▶ _Task statement_: Your copy runs from the line containing "red calculator: 1 -> 0" through the last line of the listing, both included. Restate those lines word for word and leave out pictures.

═════ Recorded information

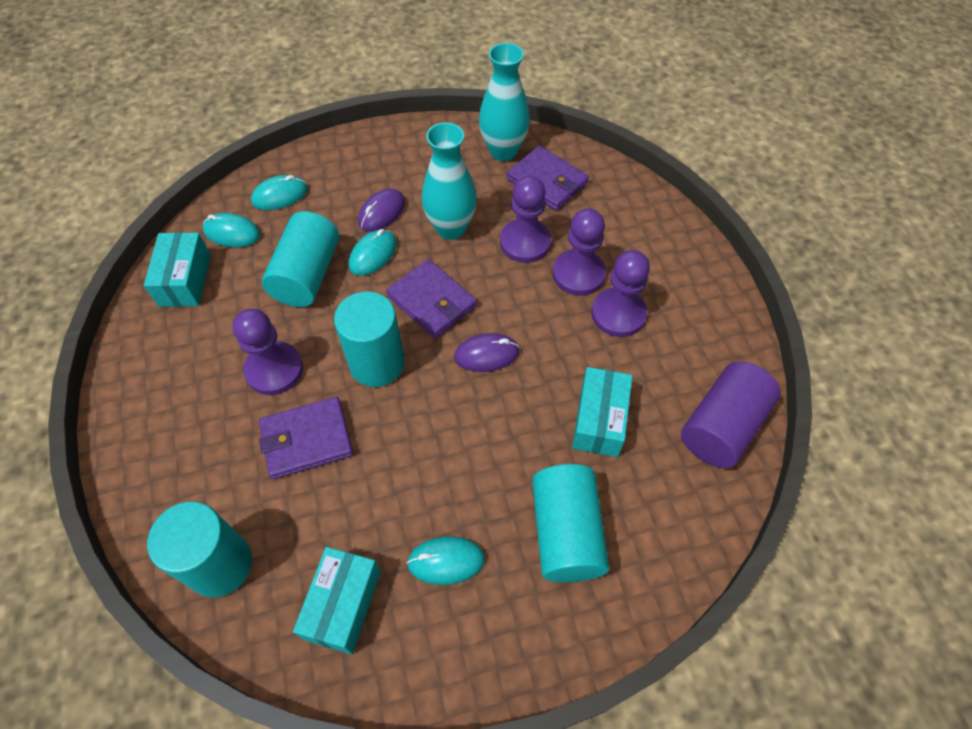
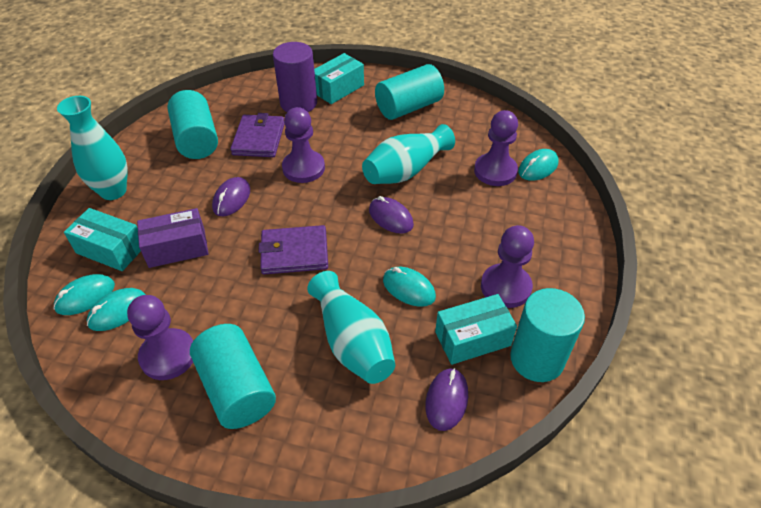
purple box: 0 -> 1
purple mouse: 2 -> 3
purple wallet: 3 -> 2
turquoise vase: 2 -> 3

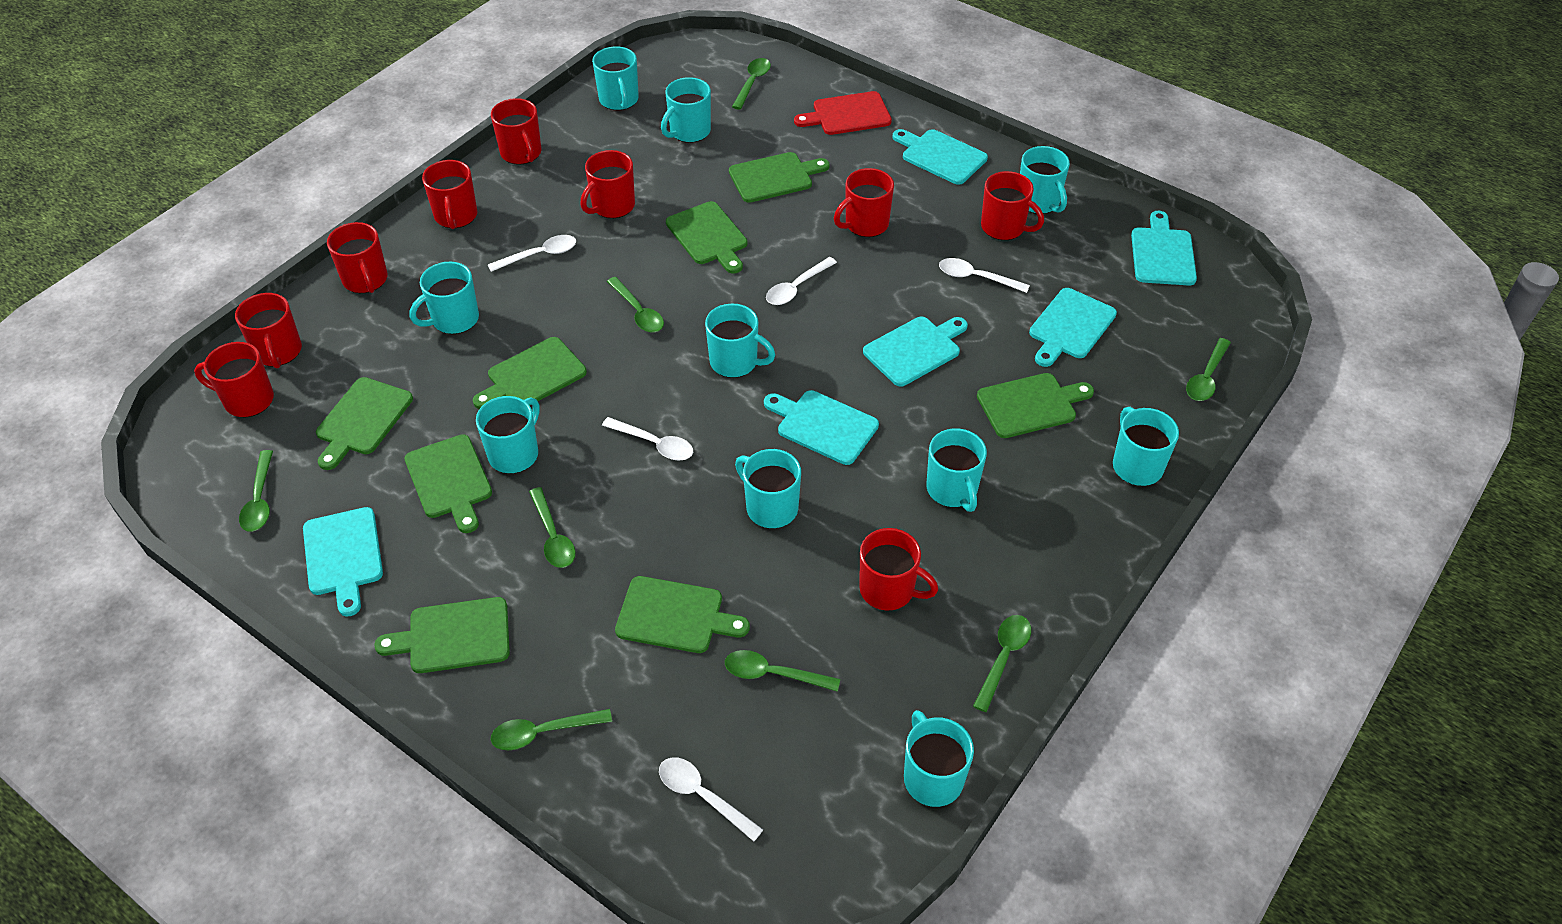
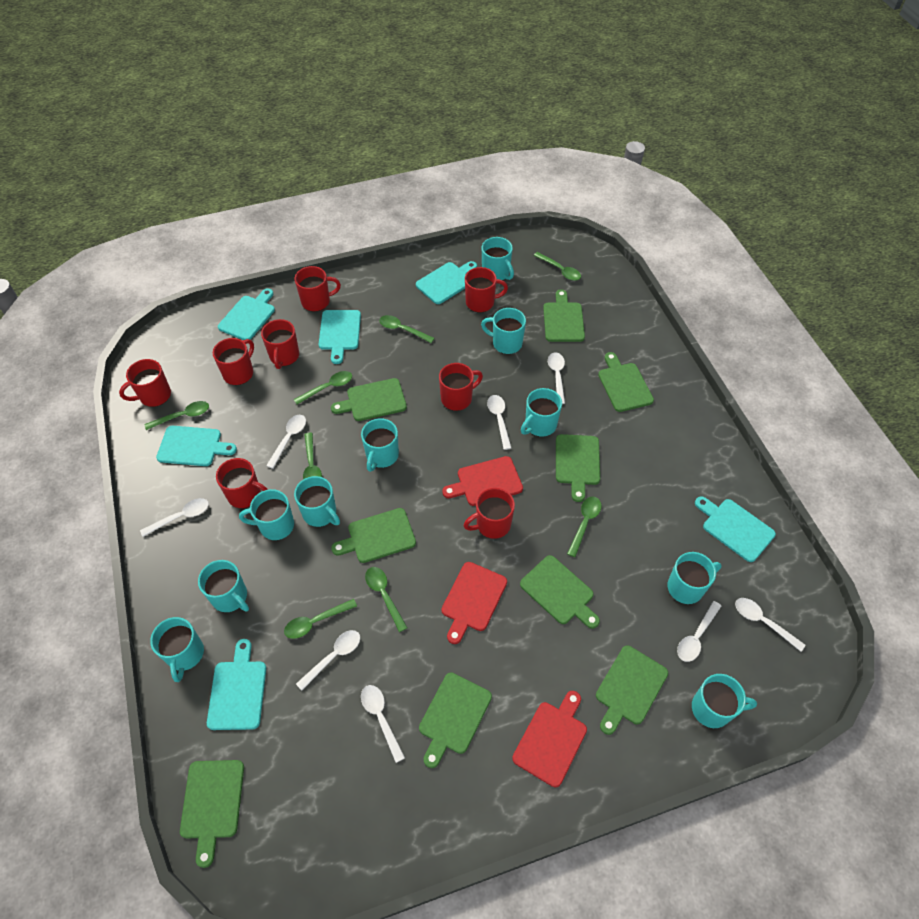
green cutting board: 8 -> 9
red cutting board: 1 -> 3
red mug: 9 -> 8
white spoon: 5 -> 8

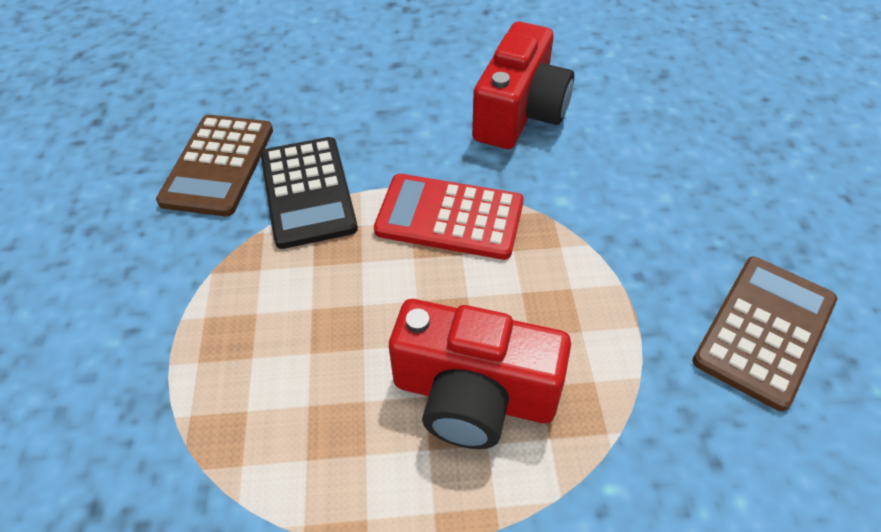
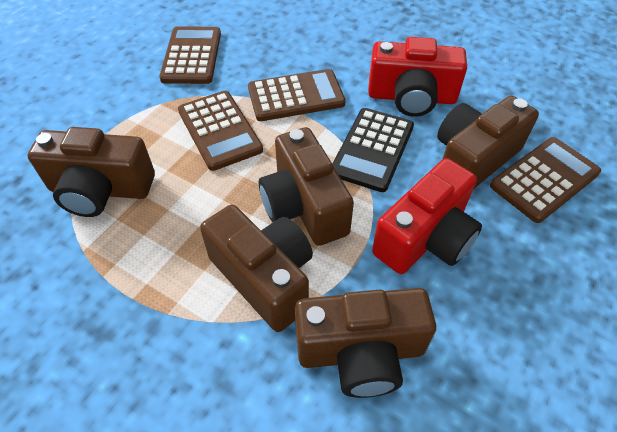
brown calculator: 2 -> 4
brown camera: 0 -> 5
red calculator: 1 -> 0

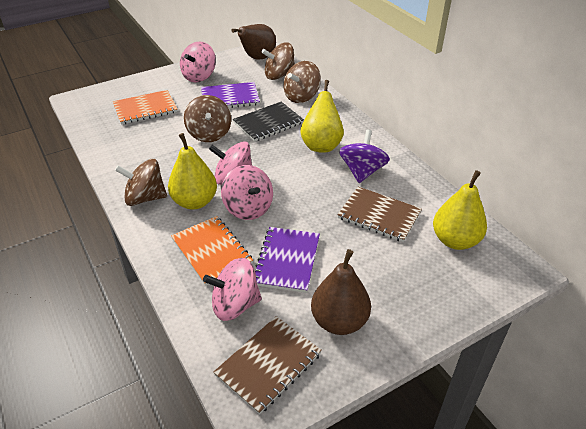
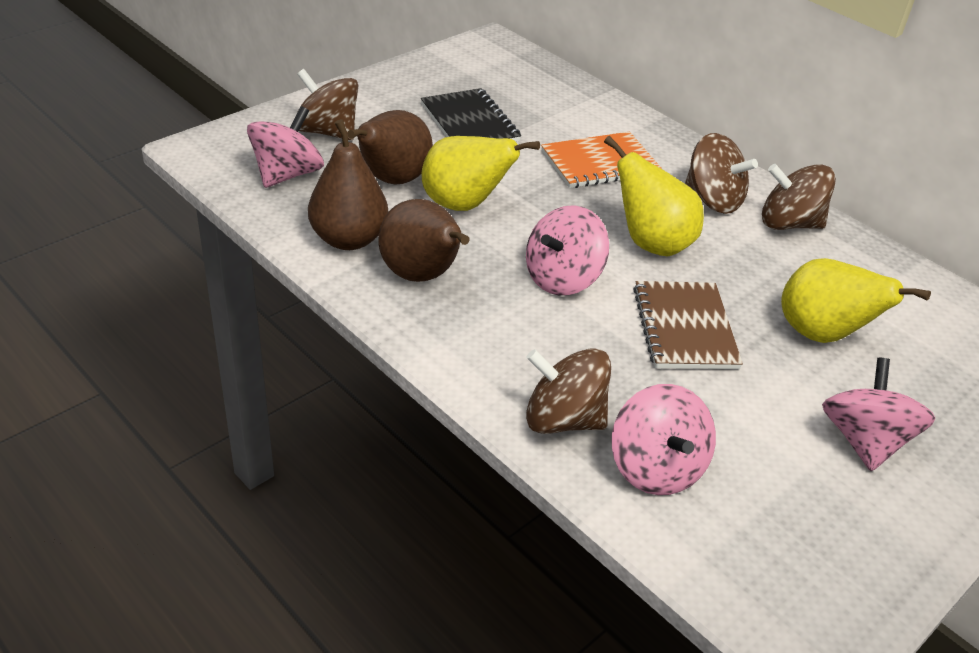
brown notebook: 2 -> 1
brown pear: 2 -> 3
orange notebook: 2 -> 1
purple notebook: 2 -> 0
purple spinning top: 1 -> 0

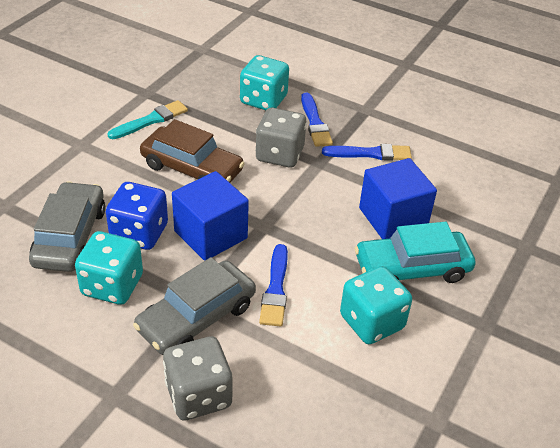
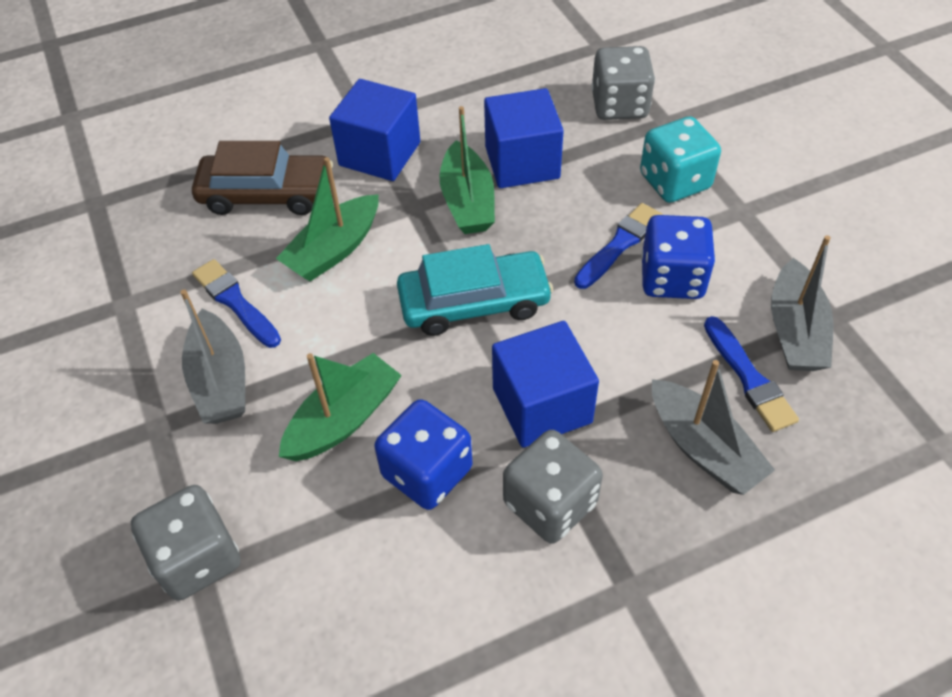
blue cube: 2 -> 3
blue dice: 1 -> 2
green boat: 0 -> 3
grey boat: 0 -> 3
grey car: 2 -> 0
grey dice: 2 -> 3
turquoise brush: 1 -> 0
turquoise dice: 3 -> 1

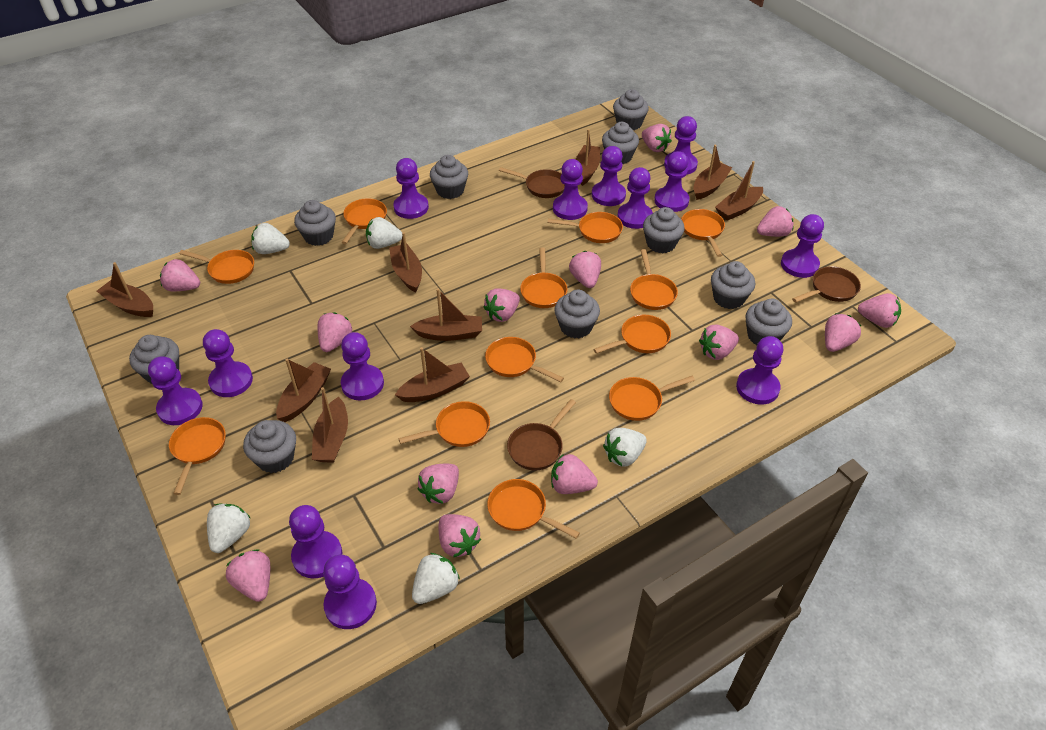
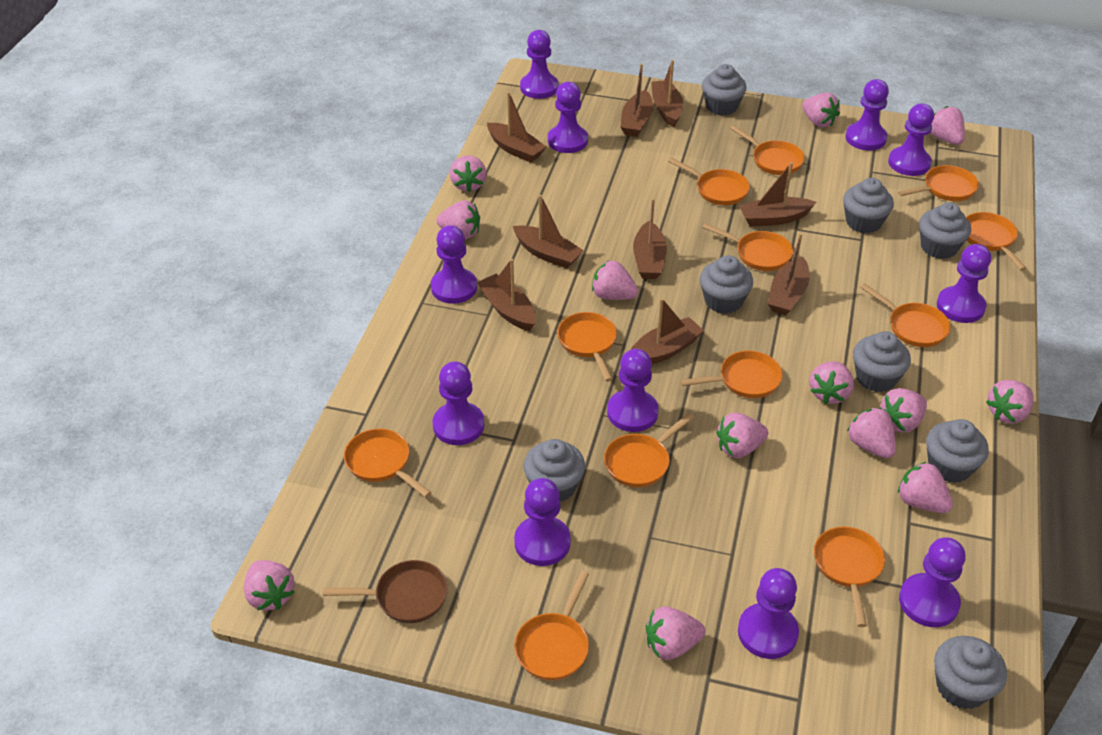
brown pan: 3 -> 1
grey cupcake: 10 -> 8
purple pawn: 13 -> 11
white strawberry: 5 -> 0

══════════

▶ _Reply_:
red calculator: 1 -> 0

brown notebook: 2 -> 1
brown pear: 2 -> 3
orange notebook: 2 -> 1
purple notebook: 2 -> 0
purple spinning top: 1 -> 0

blue cube: 2 -> 3
blue dice: 1 -> 2
green boat: 0 -> 3
grey boat: 0 -> 3
grey car: 2 -> 0
grey dice: 2 -> 3
turquoise brush: 1 -> 0
turquoise dice: 3 -> 1

brown pan: 3 -> 1
grey cupcake: 10 -> 8
purple pawn: 13 -> 11
white strawberry: 5 -> 0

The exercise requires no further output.